Your assignment. Without copying any picture, return all lines below exactly.

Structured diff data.
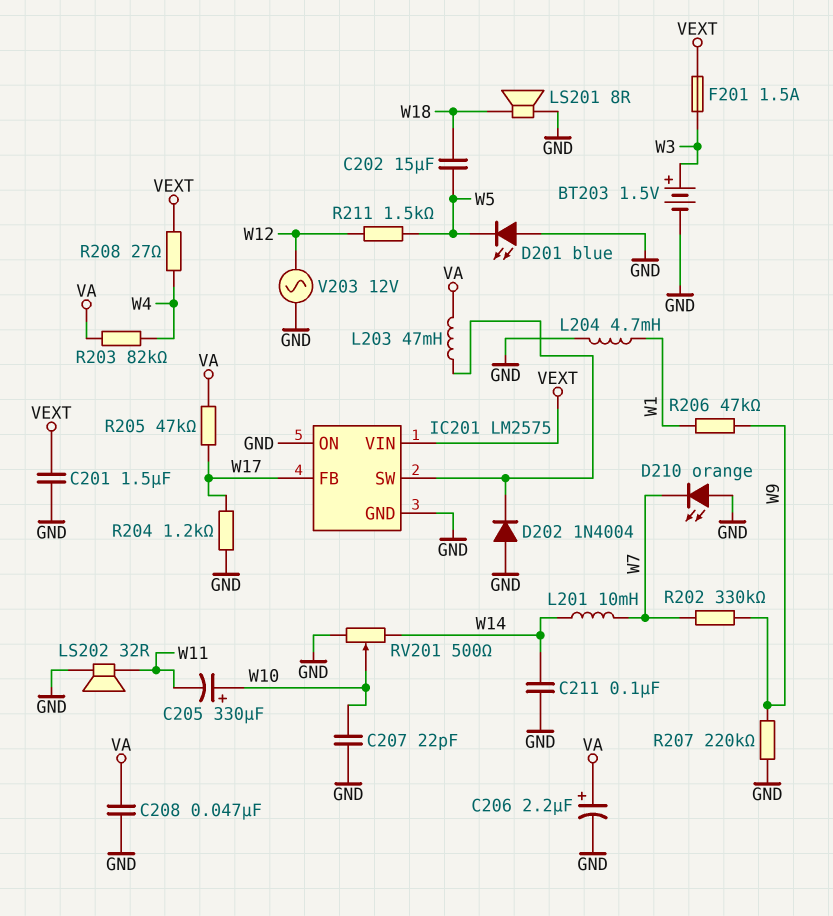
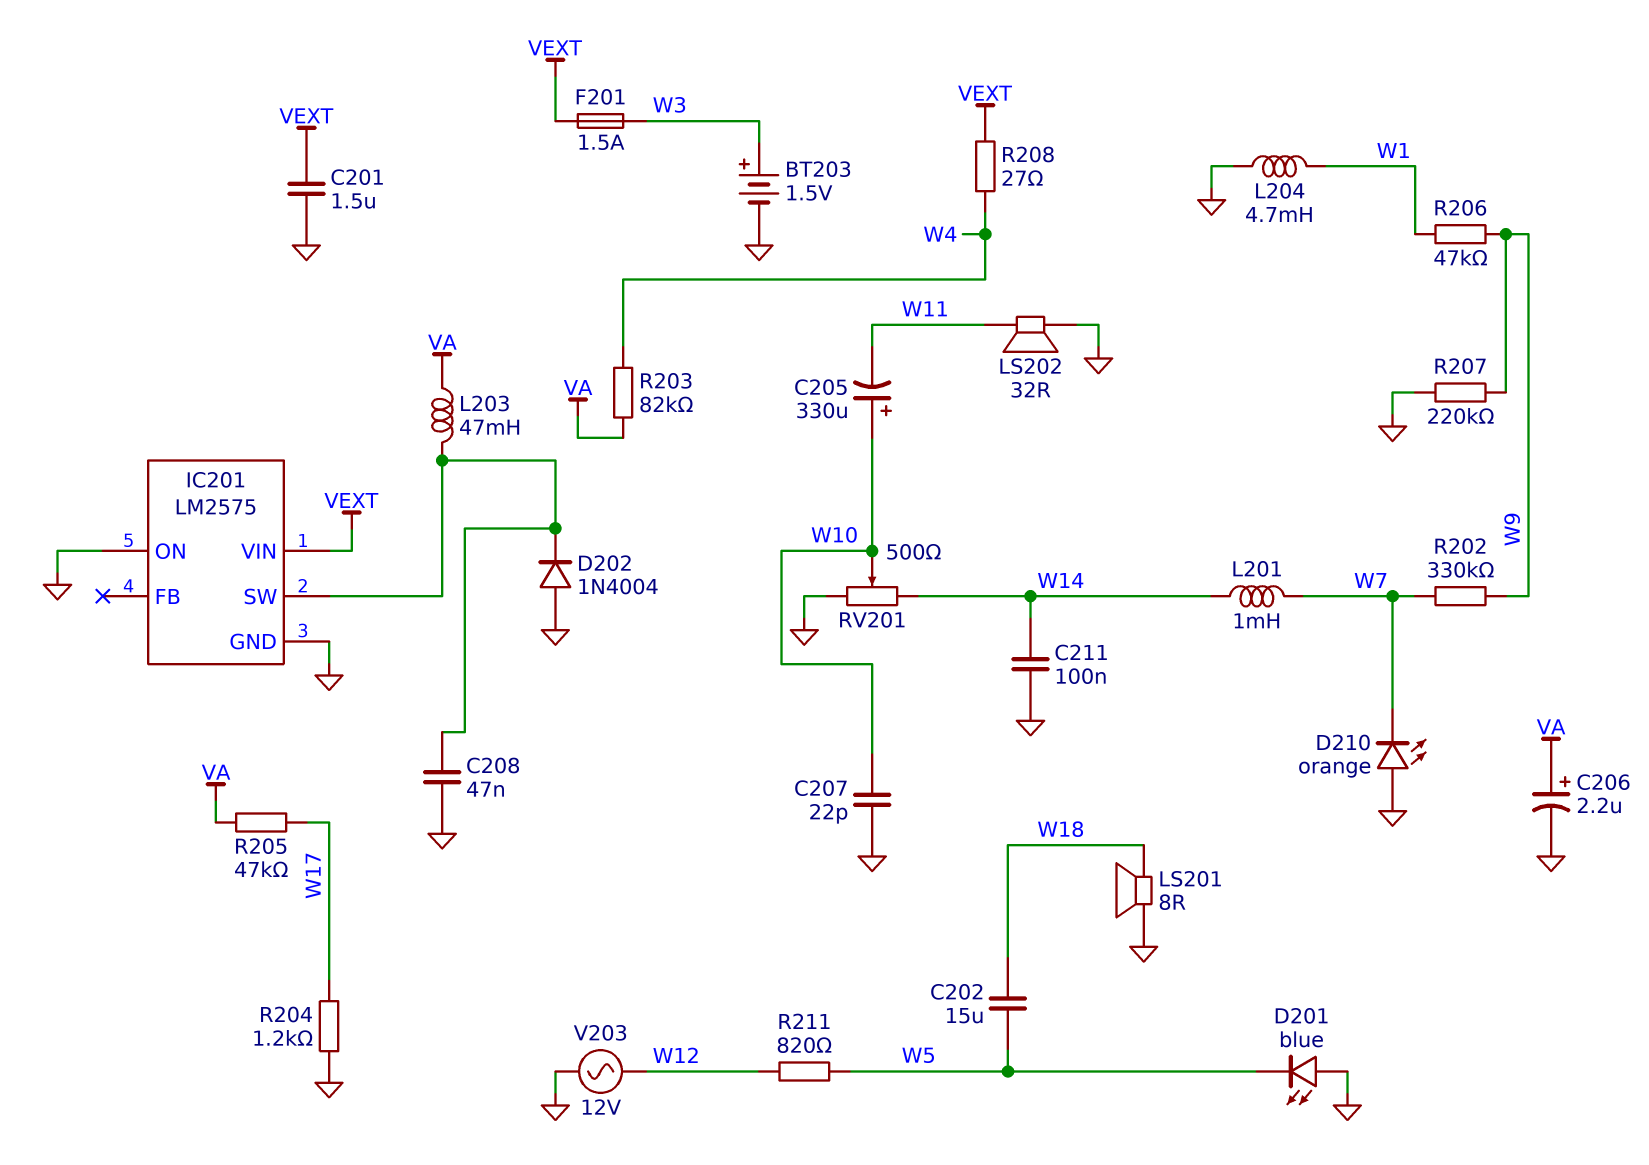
C208: 47nF (GND, VA) -> 47nF (GND, IC201/SW)
IC201 pin FB: W17 -> none
L201: 10mH (W7, W14) -> 1mH (W7, W14)
R211: 1.5k (W5, W12) -> 820 (W5, W12)

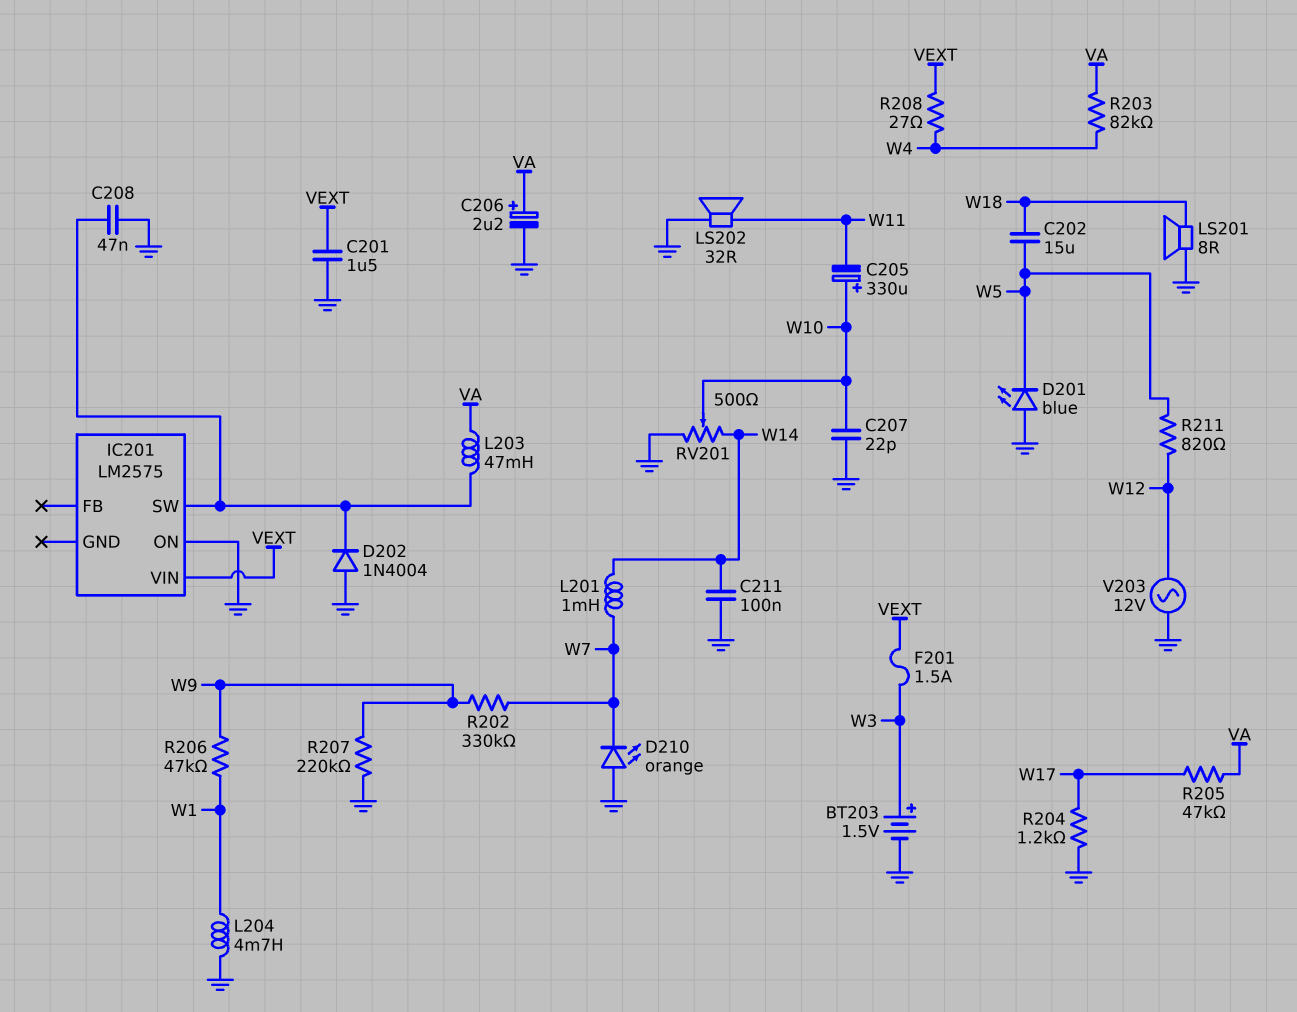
IC201 pin GND: GND -> none

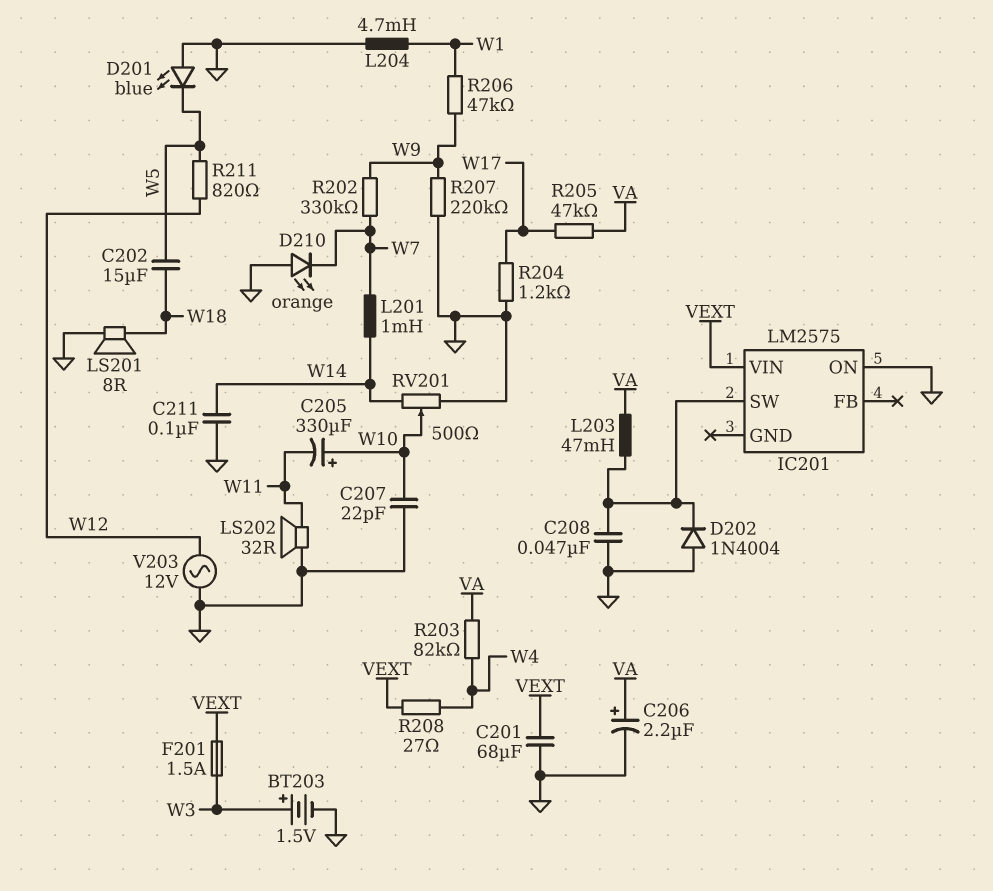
C201: 1.5uF (GND, VEXT) -> 68uF (GND, VEXT)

Output.
C208: 47nF (GND, VA) -> 47nF (GND, IC201/SW)
IC201 pin FB: W17 -> none
L201: 10mH (W7, W14) -> 1mH (W7, W14)
R211: 1.5k (W5, W12) -> 820 (W5, W12)

IC201 pin GND: GND -> none

C201: 1.5uF (GND, VEXT) -> 68uF (GND, VEXT)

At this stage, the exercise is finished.